» **WHAT TO PRODUCE**
Reproduce the closing run of lines below verbatim, from the line that contains "green house [436,171,491,222]" up to and including the final line.

» **ENTRIES PROVIDED**
════════════════════

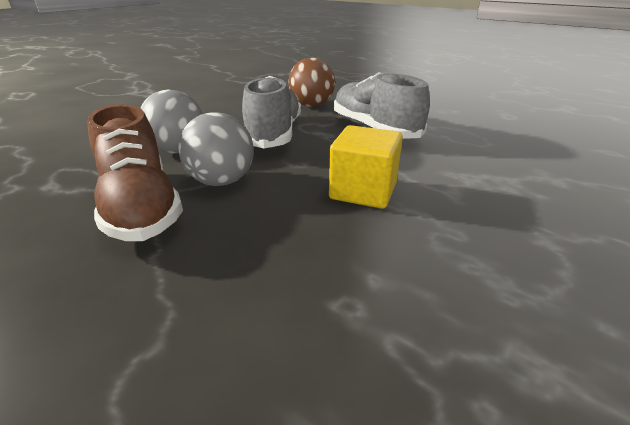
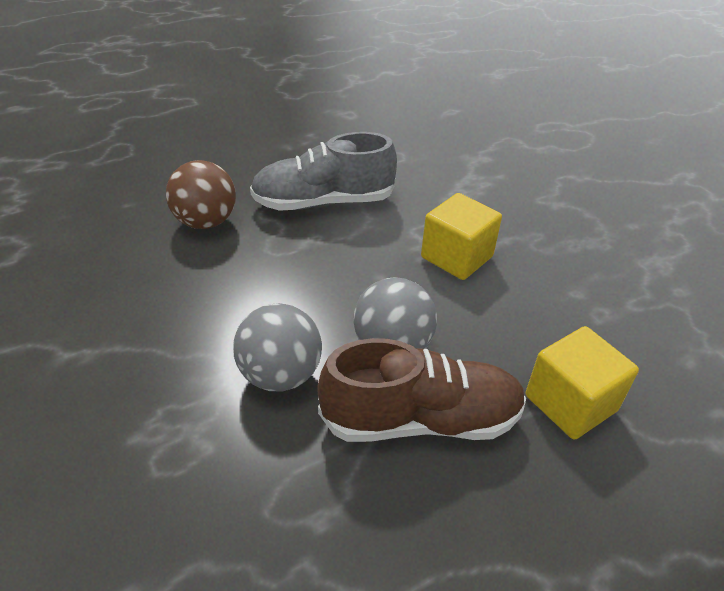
camera: 70 degrees left, 10 degrees up
grey shoe [242,76,301,148] -> none
none -> yellow cube [526,326,639,440]

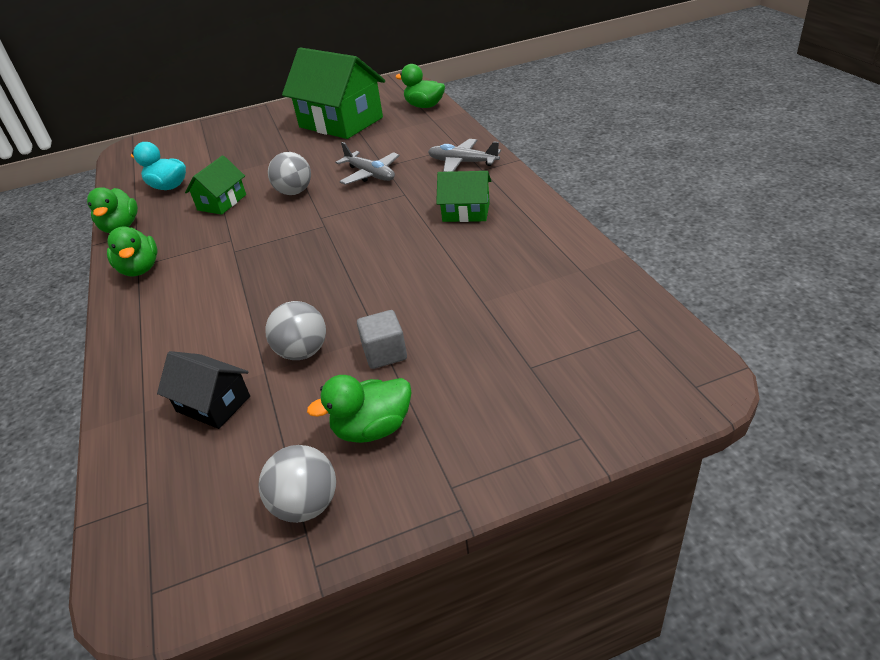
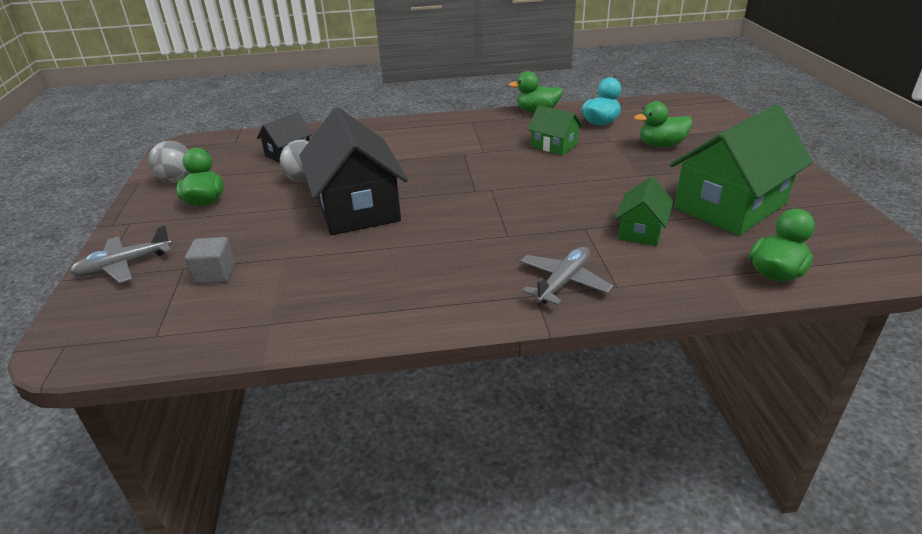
camera: 100 degrees right, 5 degrees down
green duck [107,226,158,276] -> green duck moved to [634,101,692,147]
grey ball [268,152,311,195] -> none
grey plane [335,142,400,185] -> grey plane moved to [70,225,172,283]
grey cube [357,310,407,369] -> grey cube moved to [185,237,235,284]
green house [436,171,491,222] -> green house moved to [615,177,673,246]
none -> black house [299,107,408,235]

════════════════════

» **EXERCISE SOLUTION**
green house [436,171,491,222] -> green house moved to [615,177,673,246]
none -> black house [299,107,408,235]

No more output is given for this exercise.